----- RAW DATA
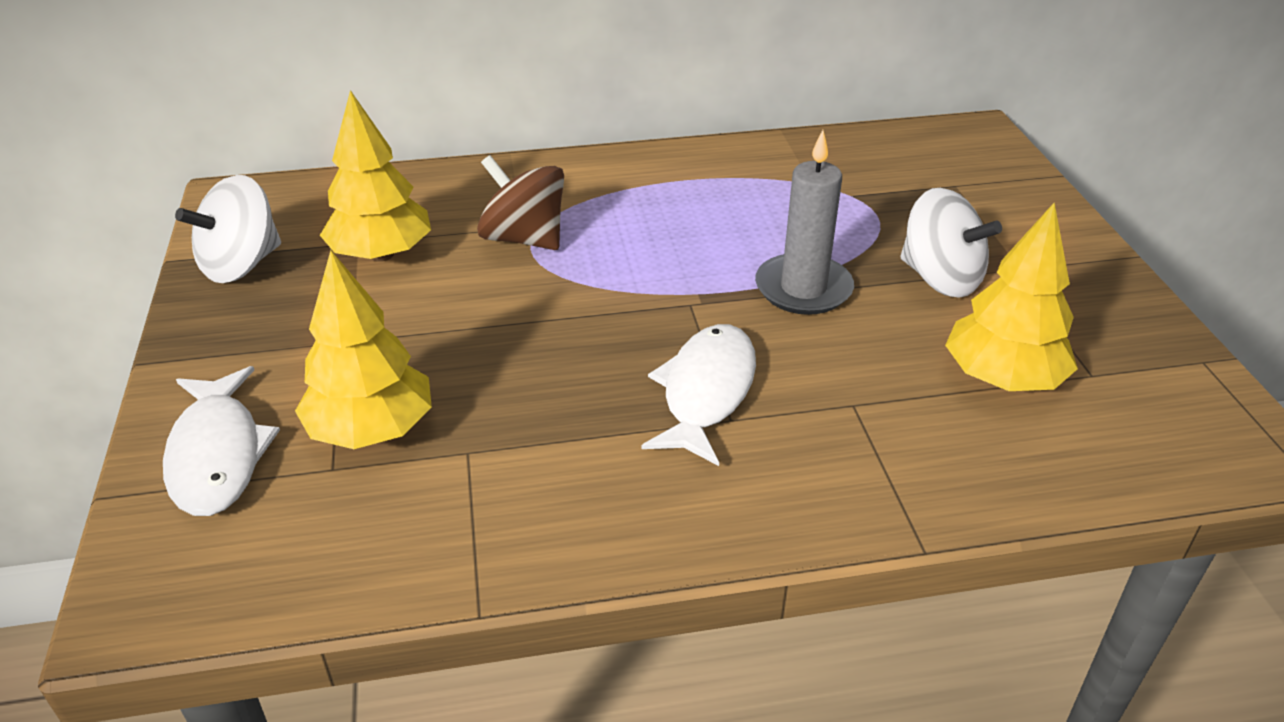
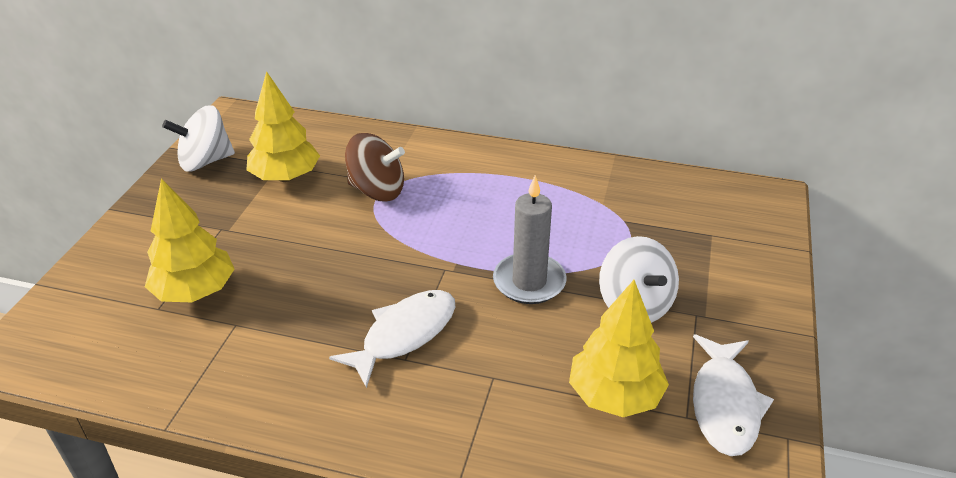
camera: 25 degrees right, 0 degrees up
(217, 455) = (108, 279): white fish -> white fish (724, 404)
(524, 238) = (377, 190): brown spinning top -> brown spinning top turned 135 degrees clockwise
----------
BRIEF: Each line above that holds the string "degrees" should be copied and shown.

RESULT:
camera: 25 degrees right, 0 degrees up
(524, 238) = (377, 190): brown spinning top -> brown spinning top turned 135 degrees clockwise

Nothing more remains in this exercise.